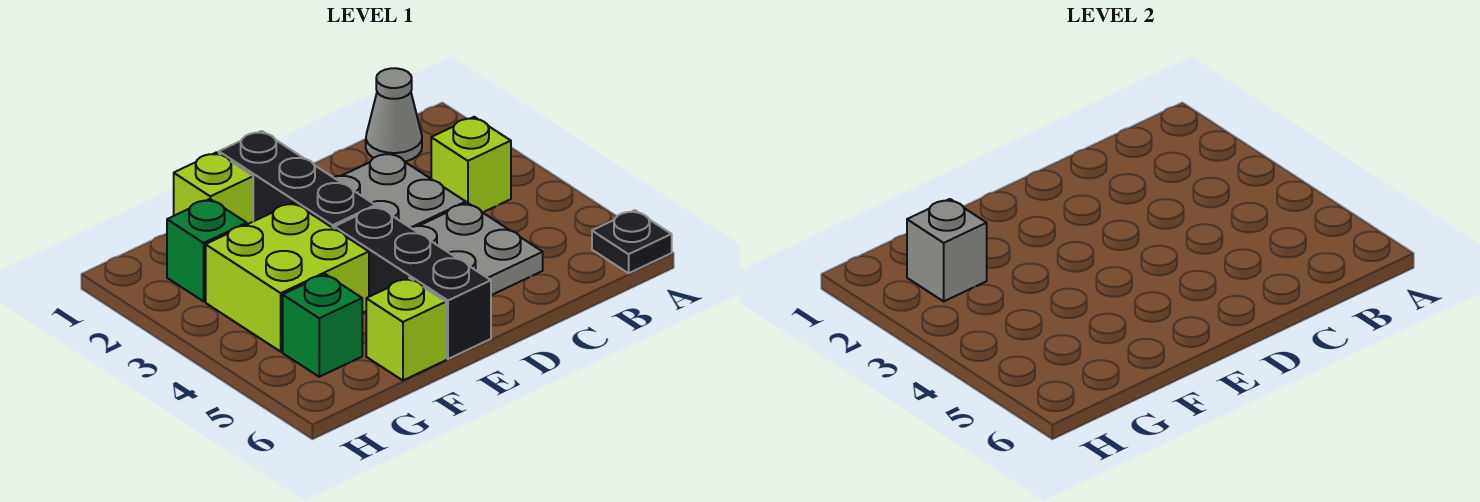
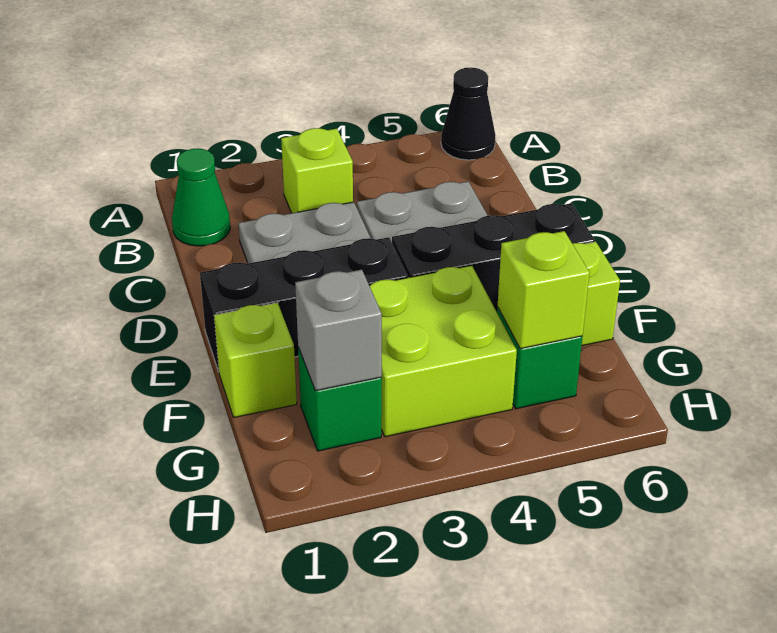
black plate A6 level 1 -> black cone A6 level 1
grey cone B1 level 1 -> green cone B1 level 1
none -> lime brick G5 level 2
══════════════════════════════
**Your instructions**
Output the listing above exactly, pictures omitted.

**Output for this task**
black plate A6 level 1 -> black cone A6 level 1
grey cone B1 level 1 -> green cone B1 level 1
none -> lime brick G5 level 2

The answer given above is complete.